> **DATASET ENTRIES**
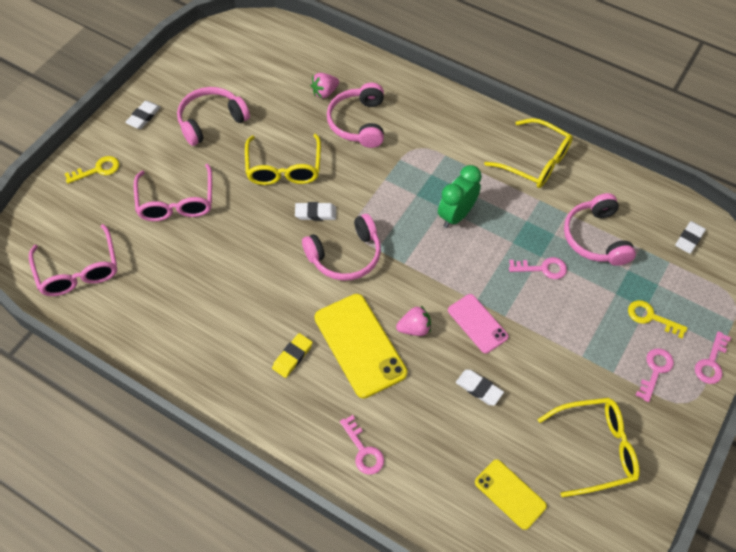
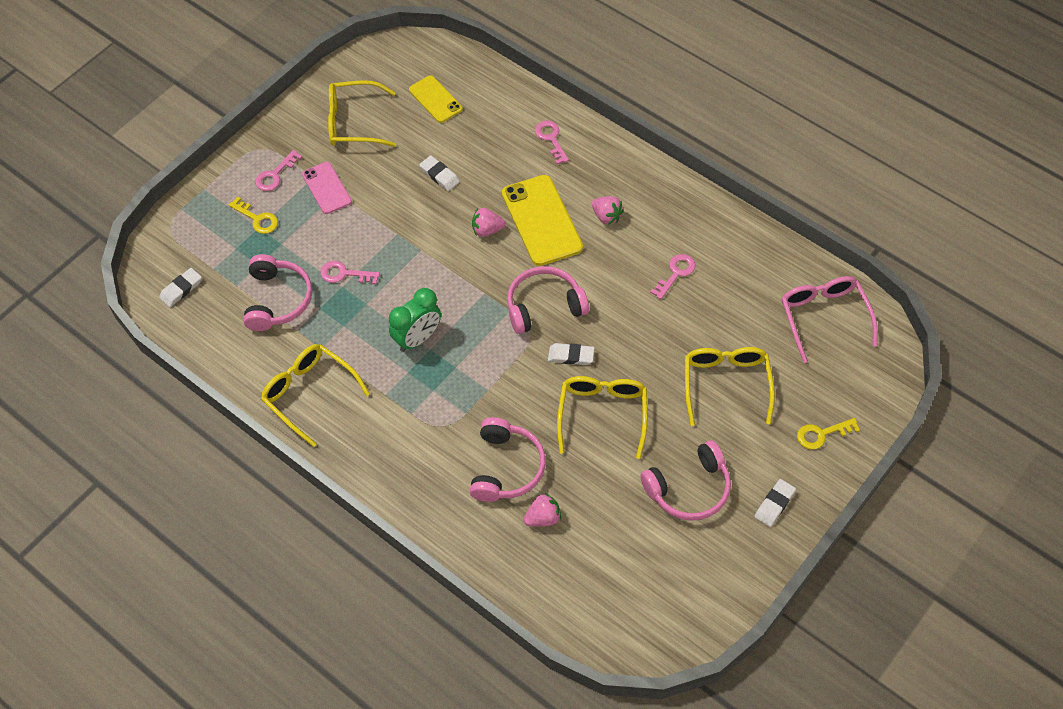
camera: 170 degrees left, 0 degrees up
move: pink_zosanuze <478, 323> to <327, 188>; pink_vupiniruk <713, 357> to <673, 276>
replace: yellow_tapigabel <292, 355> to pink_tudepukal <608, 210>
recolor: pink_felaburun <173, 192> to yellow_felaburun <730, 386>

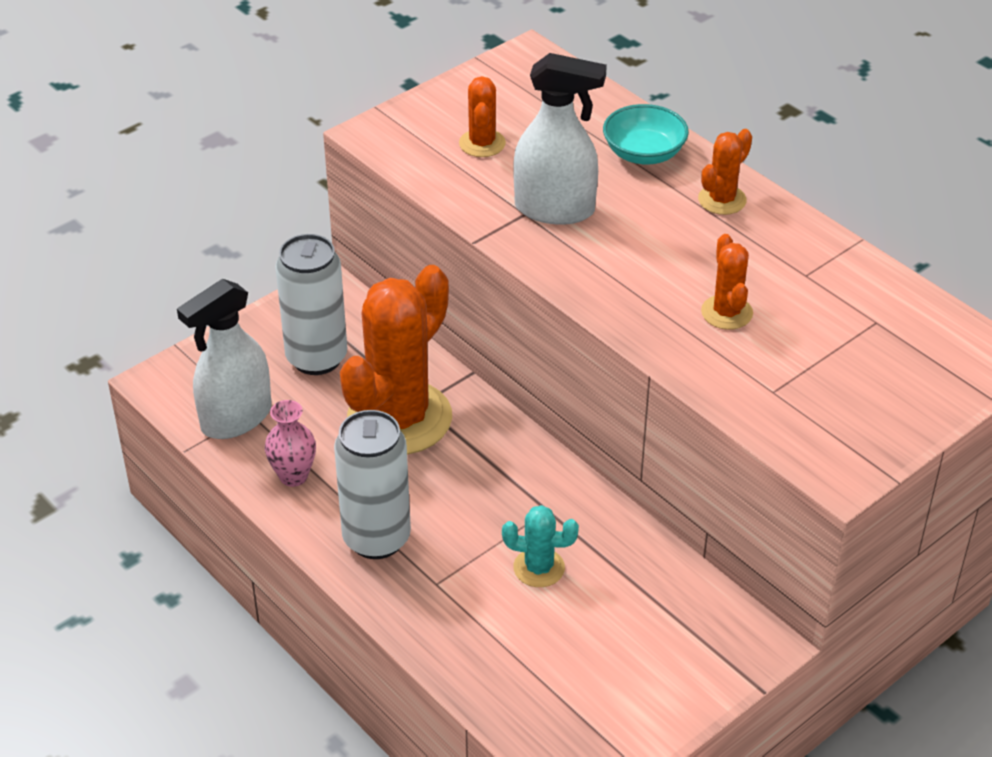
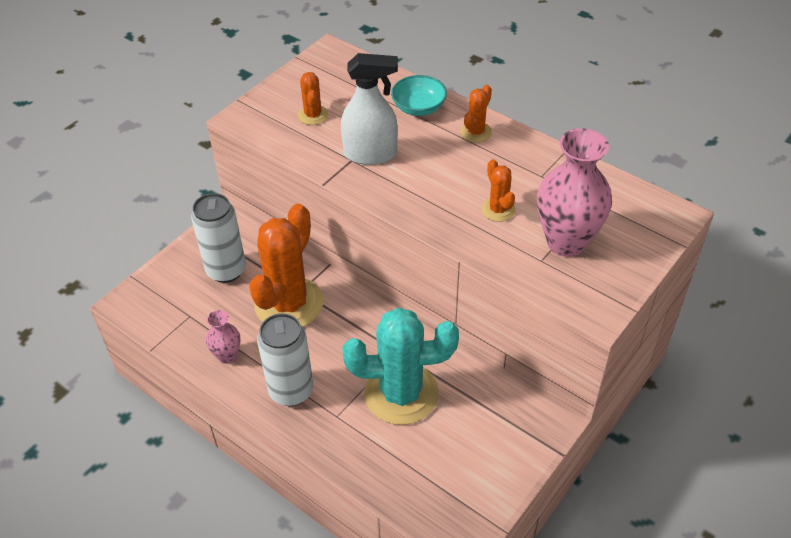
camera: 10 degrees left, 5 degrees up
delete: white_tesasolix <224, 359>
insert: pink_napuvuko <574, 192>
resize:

==

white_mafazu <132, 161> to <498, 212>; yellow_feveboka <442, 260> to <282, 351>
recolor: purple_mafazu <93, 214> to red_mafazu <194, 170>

> **EXERCISE BRIEF**
In the listing above, find the line with "camera: 170 degrees left, 0 degrees up" and the line with "replace: yellow_tapigabel <292, 355>", then print exactly those two lines and every line between them, and nothing more.

> **TASK OUTPUT**
camera: 170 degrees left, 0 degrees up
move: pink_zosanuze <478, 323> to <327, 188>; pink_vupiniruk <713, 357> to <673, 276>
replace: yellow_tapigabel <292, 355> to pink_tudepukal <608, 210>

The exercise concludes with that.